**About this task**
The expected answer is all of the entries, written out exactly.

Change detection outputs
::::::::::

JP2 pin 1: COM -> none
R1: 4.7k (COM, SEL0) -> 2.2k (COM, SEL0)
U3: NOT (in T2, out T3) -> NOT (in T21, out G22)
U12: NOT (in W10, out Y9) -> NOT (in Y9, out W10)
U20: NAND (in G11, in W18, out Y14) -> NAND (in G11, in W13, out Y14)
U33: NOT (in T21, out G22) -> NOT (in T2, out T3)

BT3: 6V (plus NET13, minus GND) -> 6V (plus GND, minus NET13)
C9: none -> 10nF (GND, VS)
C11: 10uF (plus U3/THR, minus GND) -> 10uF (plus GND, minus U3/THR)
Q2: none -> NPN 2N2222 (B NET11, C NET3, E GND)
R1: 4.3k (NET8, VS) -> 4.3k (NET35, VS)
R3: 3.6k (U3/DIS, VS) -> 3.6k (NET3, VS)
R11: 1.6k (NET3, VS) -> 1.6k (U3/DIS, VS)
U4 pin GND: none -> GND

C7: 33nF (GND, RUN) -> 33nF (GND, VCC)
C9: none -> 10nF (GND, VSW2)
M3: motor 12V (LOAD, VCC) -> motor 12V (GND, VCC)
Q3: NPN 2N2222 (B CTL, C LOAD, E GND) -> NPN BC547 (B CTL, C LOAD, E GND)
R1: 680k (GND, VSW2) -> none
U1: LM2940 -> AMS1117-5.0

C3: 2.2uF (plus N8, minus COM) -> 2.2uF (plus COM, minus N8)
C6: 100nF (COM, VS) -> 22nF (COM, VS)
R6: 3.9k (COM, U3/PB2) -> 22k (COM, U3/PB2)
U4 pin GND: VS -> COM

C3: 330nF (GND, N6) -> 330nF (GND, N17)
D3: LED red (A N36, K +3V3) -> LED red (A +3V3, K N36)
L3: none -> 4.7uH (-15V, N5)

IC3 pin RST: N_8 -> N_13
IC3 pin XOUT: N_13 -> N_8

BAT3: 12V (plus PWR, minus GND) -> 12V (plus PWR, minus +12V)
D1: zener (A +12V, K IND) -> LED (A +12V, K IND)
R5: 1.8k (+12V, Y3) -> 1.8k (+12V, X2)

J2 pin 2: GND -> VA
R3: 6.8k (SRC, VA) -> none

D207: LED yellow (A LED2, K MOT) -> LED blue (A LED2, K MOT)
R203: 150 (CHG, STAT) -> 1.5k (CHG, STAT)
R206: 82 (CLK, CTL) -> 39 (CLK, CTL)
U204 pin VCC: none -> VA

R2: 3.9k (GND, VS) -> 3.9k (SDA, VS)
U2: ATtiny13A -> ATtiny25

::::::::::

**Task solution**
JP2 pin 1: COM -> none
R1: 4.7k (COM, SEL0) -> 2.2k (COM, SEL0)
U3: NOT (in T2, out T3) -> NOT (in T21, out G22)
U12: NOT (in W10, out Y9) -> NOT (in Y9, out W10)
U20: NAND (in G11, in W18, out Y14) -> NAND (in G11, in W13, out Y14)
U33: NOT (in T21, out G22) -> NOT (in T2, out T3)

BT3: 6V (plus NET13, minus GND) -> 6V (plus GND, minus NET13)
C9: none -> 10nF (GND, VS)
C11: 10uF (plus U3/THR, minus GND) -> 10uF (plus GND, minus U3/THR)
Q2: none -> NPN 2N2222 (B NET11, C NET3, E GND)
R1: 4.3k (NET8, VS) -> 4.3k (NET35, VS)
R3: 3.6k (U3/DIS, VS) -> 3.6k (NET3, VS)
R11: 1.6k (NET3, VS) -> 1.6k (U3/DIS, VS)
U4 pin GND: none -> GND

C7: 33nF (GND, RUN) -> 33nF (GND, VCC)
C9: none -> 10nF (GND, VSW2)
M3: motor 12V (LOAD, VCC) -> motor 12V (GND, VCC)
Q3: NPN 2N2222 (B CTL, C LOAD, E GND) -> NPN BC547 (B CTL, C LOAD, E GND)
R1: 680k (GND, VSW2) -> none
U1: LM2940 -> AMS1117-5.0

C3: 2.2uF (plus N8, minus COM) -> 2.2uF (plus COM, minus N8)
C6: 100nF (COM, VS) -> 22nF (COM, VS)
R6: 3.9k (COM, U3/PB2) -> 22k (COM, U3/PB2)
U4 pin GND: VS -> COM

C3: 330nF (GND, N6) -> 330nF (GND, N17)
D3: LED red (A N36, K +3V3) -> LED red (A +3V3, K N36)
L3: none -> 4.7uH (-15V, N5)

IC3 pin RST: N_8 -> N_13
IC3 pin XOUT: N_13 -> N_8

BAT3: 12V (plus PWR, minus GND) -> 12V (plus PWR, minus +12V)
D1: zener (A +12V, K IND) -> LED (A +12V, K IND)
R5: 1.8k (+12V, Y3) -> 1.8k (+12V, X2)

J2 pin 2: GND -> VA
R3: 6.8k (SRC, VA) -> none

D207: LED yellow (A LED2, K MOT) -> LED blue (A LED2, K MOT)
R203: 150 (CHG, STAT) -> 1.5k (CHG, STAT)
R206: 82 (CLK, CTL) -> 39 (CLK, CTL)
U204 pin VCC: none -> VA

R2: 3.9k (GND, VS) -> 3.9k (SDA, VS)
U2: ATtiny13A -> ATtiny25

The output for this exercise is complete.